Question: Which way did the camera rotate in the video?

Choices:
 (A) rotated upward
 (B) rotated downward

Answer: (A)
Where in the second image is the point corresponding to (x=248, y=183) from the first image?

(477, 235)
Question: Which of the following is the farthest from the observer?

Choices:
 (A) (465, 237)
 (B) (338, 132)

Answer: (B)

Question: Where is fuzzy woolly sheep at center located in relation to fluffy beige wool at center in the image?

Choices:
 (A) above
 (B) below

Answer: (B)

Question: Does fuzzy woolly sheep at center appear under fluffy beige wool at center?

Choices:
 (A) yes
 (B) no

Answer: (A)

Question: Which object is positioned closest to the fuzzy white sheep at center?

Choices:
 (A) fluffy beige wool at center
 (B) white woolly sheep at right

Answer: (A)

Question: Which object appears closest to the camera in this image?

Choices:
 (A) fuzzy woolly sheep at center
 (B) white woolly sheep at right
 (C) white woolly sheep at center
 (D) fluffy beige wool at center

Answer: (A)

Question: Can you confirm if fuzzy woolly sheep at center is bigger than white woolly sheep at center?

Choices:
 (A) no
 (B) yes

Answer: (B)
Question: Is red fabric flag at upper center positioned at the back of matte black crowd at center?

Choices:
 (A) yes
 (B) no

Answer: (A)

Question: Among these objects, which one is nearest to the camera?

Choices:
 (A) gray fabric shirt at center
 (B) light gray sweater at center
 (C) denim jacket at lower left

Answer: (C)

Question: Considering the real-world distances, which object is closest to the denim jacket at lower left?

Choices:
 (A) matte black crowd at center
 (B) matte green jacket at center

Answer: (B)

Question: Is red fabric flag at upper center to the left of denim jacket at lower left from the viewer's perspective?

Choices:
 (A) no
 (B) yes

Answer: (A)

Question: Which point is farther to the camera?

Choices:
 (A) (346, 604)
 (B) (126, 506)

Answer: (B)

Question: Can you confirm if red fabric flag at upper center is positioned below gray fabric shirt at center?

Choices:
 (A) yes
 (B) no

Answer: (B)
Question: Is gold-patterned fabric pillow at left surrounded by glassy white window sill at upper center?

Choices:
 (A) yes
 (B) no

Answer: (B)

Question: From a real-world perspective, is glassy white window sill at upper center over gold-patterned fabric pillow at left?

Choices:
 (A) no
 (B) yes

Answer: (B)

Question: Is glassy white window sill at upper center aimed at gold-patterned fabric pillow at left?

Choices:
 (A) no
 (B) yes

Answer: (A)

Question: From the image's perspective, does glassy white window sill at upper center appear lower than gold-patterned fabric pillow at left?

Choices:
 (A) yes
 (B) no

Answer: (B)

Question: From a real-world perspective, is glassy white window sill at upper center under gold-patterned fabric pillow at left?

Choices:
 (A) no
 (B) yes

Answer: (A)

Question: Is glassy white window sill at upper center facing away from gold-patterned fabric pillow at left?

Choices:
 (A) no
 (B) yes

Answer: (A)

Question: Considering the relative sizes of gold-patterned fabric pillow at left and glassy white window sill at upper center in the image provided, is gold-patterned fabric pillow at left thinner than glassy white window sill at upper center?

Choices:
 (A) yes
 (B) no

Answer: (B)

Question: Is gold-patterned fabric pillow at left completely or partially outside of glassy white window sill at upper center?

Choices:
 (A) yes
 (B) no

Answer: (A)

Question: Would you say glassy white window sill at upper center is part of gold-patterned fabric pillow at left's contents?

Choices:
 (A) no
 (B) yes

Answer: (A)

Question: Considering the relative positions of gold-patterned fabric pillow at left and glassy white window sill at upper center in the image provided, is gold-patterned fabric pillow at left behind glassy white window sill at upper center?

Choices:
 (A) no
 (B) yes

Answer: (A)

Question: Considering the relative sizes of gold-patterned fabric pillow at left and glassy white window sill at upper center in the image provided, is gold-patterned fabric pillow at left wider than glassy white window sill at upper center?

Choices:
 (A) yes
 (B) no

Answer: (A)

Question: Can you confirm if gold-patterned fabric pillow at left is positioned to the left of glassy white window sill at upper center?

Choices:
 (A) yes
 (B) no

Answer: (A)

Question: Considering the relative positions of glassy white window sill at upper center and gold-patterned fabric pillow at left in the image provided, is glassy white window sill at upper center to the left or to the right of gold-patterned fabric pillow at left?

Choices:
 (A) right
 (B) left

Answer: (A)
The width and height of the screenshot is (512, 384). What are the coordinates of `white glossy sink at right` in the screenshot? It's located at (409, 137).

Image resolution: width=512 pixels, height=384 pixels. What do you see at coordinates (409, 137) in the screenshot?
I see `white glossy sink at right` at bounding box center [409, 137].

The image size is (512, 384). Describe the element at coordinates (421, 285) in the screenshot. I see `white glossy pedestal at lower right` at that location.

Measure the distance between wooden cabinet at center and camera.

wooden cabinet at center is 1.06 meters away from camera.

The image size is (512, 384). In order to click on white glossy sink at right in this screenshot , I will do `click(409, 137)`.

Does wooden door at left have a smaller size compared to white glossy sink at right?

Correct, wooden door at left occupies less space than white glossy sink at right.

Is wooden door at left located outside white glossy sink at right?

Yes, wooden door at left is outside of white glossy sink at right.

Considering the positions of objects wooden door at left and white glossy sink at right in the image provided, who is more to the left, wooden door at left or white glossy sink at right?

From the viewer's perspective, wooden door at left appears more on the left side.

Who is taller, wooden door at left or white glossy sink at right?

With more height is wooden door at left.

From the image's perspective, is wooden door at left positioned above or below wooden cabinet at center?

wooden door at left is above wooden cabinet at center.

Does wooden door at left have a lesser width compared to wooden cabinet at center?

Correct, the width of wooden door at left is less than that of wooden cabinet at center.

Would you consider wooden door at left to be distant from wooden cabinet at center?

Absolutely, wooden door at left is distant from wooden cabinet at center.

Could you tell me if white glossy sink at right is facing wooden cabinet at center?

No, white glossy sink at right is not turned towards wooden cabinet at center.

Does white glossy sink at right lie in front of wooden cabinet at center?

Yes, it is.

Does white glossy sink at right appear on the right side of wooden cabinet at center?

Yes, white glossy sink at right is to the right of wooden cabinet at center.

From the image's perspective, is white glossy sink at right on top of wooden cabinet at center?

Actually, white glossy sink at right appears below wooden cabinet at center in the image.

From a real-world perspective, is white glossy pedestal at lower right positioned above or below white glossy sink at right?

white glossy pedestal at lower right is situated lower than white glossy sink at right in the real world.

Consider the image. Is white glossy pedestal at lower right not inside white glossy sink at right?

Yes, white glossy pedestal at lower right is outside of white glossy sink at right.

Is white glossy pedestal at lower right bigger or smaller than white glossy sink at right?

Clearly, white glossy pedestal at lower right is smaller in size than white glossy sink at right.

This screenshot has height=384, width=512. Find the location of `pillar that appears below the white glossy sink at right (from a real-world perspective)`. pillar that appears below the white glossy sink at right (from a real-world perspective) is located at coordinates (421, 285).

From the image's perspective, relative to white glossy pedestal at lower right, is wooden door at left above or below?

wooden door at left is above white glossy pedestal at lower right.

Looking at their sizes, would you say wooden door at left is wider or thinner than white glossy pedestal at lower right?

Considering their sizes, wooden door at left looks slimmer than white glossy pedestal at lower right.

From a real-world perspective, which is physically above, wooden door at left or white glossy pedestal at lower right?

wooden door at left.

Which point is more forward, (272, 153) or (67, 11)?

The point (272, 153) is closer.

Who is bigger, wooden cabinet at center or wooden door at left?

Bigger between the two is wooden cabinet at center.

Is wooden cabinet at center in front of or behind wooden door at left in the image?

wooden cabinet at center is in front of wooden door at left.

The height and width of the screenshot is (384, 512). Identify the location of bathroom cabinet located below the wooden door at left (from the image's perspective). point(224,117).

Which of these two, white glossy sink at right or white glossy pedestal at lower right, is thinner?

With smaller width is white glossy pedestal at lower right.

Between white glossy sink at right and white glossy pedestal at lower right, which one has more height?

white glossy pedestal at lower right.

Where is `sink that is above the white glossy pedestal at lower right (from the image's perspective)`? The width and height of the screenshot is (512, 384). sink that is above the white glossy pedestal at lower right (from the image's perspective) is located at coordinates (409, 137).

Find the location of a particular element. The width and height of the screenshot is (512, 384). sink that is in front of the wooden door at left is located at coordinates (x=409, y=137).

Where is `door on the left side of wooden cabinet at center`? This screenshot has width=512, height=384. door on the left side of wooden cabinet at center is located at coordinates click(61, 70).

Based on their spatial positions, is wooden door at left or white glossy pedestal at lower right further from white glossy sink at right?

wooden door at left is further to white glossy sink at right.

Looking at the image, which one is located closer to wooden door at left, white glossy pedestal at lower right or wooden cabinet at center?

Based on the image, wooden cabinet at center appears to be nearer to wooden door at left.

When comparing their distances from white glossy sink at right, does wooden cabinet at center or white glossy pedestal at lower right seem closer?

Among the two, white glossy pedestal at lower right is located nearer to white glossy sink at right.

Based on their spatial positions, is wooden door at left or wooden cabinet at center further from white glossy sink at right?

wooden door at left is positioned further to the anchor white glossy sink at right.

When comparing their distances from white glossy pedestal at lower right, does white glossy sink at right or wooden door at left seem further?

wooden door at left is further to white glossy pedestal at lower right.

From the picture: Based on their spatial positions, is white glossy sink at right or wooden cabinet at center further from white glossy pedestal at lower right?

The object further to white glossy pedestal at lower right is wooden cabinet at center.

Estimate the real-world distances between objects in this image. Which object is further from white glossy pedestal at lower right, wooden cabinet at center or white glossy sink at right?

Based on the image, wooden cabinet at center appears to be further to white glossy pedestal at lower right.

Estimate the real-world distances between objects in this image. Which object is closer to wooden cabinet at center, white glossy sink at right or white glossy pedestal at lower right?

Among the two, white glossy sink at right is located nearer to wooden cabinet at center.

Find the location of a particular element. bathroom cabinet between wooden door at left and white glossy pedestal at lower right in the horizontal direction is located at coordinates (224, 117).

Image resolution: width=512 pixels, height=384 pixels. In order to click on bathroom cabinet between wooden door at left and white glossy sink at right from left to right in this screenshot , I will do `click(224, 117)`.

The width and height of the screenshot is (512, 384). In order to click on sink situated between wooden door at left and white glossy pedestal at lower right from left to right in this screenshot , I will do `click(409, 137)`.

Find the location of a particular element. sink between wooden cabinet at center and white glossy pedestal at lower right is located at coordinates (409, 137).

::::

[Work to complete] Can you convert the stretch of material from the line containing "wooden cabinet at center is 1.06" through the line containing "Does wooden door at left have a smaller" into a JSON list of strings, one per line, leaving out blank lines?

[Solution]
[
  "wooden cabinet at center is 1.06 meters away from camera.",
  "The image size is (512, 384). In order to click on white glossy sink at right in this screenshot , I will do `click(409, 137)`.",
  "Does wooden door at left have a smaller size compared to white glossy sink at right?"
]